● **Activity**: What lines in the entries hold the string "diode"? List them.

── Material provided ──

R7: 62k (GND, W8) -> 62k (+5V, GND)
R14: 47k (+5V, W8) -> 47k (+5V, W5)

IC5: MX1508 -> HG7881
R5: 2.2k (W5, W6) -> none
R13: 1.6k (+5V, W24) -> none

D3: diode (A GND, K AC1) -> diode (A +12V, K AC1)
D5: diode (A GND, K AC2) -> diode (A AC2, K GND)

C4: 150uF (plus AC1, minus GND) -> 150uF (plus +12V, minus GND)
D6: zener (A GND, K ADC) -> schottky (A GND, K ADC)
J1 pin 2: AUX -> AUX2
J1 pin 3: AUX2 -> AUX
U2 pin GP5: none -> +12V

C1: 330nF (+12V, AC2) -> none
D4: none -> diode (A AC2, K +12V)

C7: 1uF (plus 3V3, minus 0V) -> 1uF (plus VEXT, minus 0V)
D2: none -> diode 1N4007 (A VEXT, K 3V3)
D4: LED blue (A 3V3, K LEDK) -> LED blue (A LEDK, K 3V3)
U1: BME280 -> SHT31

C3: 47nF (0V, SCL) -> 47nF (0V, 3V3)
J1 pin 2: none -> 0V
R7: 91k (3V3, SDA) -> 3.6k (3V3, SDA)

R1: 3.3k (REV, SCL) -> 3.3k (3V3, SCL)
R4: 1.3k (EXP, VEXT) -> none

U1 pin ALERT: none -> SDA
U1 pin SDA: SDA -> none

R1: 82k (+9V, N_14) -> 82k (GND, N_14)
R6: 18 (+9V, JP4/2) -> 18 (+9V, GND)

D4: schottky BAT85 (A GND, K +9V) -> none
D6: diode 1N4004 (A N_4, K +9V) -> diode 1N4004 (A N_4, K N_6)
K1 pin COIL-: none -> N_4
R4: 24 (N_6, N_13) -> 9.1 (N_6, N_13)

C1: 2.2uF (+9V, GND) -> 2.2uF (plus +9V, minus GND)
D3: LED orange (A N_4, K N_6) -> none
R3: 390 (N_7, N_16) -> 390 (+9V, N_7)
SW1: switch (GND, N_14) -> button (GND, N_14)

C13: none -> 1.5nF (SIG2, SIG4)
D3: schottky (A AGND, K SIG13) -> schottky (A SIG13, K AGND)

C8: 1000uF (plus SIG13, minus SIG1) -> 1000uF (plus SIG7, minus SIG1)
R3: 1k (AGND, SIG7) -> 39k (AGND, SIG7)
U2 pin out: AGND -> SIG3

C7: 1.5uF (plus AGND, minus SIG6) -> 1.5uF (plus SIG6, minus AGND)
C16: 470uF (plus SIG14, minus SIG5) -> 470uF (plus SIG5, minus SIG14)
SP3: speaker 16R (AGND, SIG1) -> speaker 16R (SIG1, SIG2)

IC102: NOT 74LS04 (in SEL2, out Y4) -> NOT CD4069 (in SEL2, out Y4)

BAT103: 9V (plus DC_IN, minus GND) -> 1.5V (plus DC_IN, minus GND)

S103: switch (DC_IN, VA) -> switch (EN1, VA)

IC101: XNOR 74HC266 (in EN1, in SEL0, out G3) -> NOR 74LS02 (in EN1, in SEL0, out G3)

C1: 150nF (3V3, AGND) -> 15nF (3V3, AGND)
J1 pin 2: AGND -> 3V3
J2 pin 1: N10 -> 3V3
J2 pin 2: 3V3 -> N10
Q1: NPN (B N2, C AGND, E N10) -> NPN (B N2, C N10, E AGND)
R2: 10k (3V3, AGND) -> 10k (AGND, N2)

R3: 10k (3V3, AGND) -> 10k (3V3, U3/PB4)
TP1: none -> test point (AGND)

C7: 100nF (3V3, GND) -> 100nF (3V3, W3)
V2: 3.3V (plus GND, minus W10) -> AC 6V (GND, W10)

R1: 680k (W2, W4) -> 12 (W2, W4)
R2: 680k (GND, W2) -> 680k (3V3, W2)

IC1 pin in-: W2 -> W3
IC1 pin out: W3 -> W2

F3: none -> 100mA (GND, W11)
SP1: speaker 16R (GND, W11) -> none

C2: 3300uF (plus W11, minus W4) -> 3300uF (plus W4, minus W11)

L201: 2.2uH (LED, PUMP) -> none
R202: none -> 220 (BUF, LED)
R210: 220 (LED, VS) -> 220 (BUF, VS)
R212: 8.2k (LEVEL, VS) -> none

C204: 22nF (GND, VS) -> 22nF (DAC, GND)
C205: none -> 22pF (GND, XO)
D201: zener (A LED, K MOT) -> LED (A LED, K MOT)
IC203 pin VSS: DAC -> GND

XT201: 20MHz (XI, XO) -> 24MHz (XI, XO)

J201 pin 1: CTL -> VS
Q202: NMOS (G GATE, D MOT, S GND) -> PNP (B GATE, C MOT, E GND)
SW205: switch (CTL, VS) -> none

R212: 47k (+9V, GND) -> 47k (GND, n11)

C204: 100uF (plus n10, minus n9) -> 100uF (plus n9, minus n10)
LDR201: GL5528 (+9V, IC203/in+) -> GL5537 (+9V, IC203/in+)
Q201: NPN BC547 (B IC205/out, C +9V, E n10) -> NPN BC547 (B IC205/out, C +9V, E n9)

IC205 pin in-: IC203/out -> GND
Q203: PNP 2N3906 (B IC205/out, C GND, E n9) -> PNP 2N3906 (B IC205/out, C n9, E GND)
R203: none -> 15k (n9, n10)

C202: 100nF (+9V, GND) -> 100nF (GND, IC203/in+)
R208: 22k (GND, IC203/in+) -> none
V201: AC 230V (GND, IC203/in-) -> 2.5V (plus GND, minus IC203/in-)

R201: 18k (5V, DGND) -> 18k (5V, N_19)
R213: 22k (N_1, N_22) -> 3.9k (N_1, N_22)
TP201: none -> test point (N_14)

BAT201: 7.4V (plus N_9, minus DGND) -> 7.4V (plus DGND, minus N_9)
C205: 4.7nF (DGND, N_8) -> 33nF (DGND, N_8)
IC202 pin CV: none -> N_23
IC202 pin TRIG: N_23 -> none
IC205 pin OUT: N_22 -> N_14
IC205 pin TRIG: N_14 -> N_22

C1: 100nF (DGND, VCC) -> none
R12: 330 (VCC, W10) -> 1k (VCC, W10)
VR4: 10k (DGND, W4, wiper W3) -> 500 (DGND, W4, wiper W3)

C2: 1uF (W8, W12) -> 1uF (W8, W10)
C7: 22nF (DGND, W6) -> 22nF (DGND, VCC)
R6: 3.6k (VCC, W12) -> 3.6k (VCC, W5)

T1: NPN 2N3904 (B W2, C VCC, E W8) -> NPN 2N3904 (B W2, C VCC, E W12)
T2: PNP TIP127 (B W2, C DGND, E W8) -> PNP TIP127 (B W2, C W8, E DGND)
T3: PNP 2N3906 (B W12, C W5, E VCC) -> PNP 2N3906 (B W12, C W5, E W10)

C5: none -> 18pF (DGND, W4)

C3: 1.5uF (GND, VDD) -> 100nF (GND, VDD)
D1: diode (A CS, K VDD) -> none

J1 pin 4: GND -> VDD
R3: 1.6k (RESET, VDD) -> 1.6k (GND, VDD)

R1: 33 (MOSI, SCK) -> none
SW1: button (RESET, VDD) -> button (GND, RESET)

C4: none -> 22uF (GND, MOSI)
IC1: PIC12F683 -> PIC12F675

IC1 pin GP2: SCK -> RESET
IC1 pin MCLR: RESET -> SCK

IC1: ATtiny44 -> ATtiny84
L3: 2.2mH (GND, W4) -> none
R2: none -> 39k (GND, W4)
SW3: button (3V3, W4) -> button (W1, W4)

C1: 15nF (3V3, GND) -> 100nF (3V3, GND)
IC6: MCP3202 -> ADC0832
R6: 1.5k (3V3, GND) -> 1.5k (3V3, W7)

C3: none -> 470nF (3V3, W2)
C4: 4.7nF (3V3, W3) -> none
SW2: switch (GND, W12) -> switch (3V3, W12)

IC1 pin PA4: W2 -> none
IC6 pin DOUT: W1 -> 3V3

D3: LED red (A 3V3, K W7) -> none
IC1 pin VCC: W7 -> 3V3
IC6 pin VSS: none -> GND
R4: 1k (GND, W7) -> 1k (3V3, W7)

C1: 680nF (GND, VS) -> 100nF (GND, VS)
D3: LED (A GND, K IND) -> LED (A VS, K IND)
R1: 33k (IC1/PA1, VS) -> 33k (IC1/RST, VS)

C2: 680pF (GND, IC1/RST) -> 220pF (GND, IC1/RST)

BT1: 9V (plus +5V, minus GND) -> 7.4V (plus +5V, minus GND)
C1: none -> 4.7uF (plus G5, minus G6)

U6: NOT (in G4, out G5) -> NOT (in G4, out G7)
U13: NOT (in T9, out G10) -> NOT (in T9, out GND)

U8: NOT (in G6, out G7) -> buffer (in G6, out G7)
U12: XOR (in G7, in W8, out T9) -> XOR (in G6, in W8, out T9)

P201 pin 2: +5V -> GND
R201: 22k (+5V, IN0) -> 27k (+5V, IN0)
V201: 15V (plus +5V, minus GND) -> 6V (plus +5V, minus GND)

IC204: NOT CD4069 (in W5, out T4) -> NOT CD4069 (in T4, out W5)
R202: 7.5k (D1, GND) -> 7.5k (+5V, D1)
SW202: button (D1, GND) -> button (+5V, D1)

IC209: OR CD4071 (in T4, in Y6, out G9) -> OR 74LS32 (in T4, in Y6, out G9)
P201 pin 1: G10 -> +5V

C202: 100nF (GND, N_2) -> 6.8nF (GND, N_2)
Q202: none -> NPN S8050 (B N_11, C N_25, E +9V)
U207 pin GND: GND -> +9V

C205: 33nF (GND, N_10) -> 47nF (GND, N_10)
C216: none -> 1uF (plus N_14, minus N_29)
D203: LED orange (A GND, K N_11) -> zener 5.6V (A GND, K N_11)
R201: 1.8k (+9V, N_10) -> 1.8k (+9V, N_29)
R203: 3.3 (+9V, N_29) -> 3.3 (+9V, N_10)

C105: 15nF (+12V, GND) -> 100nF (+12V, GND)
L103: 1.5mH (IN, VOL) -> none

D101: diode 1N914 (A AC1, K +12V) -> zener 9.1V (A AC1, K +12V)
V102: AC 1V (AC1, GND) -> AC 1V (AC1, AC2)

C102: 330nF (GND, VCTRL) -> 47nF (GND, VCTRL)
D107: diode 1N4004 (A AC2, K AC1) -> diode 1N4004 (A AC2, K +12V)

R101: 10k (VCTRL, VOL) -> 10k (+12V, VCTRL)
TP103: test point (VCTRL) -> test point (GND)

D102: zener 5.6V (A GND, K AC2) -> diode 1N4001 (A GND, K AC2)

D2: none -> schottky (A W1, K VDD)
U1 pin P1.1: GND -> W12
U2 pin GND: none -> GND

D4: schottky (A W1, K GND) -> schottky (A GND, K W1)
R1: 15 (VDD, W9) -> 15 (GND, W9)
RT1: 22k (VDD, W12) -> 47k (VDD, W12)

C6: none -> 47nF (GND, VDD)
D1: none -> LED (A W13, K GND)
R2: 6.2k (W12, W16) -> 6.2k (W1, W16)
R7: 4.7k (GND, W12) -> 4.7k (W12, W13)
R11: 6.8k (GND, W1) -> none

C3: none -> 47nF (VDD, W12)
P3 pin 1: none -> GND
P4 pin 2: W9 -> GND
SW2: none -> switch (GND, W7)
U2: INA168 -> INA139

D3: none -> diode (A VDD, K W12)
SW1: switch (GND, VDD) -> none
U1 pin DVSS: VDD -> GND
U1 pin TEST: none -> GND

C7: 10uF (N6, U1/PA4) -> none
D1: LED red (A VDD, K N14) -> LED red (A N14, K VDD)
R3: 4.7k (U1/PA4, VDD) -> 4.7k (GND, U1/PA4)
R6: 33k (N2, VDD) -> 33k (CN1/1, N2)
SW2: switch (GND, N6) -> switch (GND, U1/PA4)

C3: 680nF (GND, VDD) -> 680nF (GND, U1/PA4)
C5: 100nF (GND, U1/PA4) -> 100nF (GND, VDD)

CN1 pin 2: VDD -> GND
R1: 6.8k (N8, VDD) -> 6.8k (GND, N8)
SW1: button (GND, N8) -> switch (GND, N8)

───

● **Response to the task**:
D3: diode (A GND, K AC1) -> diode (A +12V, K AC1)
D5: diode (A GND, K AC2) -> diode (A AC2, K GND)
D4: none -> diode (A AC2, K +12V)
D2: none -> diode 1N4007 (A VEXT, K 3V3)
D6: diode 1N4004 (A N_4, K +9V) -> diode 1N4004 (A N_4, K N_6)
D1: diode (A CS, K VDD) -> none
D101: diode 1N914 (A AC1, K +12V) -> zener 9.1V (A AC1, K +12V)
D107: diode 1N4004 (A AC2, K AC1) -> diode 1N4004 (A AC2, K +12V)
D102: zener 5.6V (A GND, K AC2) -> diode 1N4001 (A GND, K AC2)
D3: none -> diode (A VDD, K W12)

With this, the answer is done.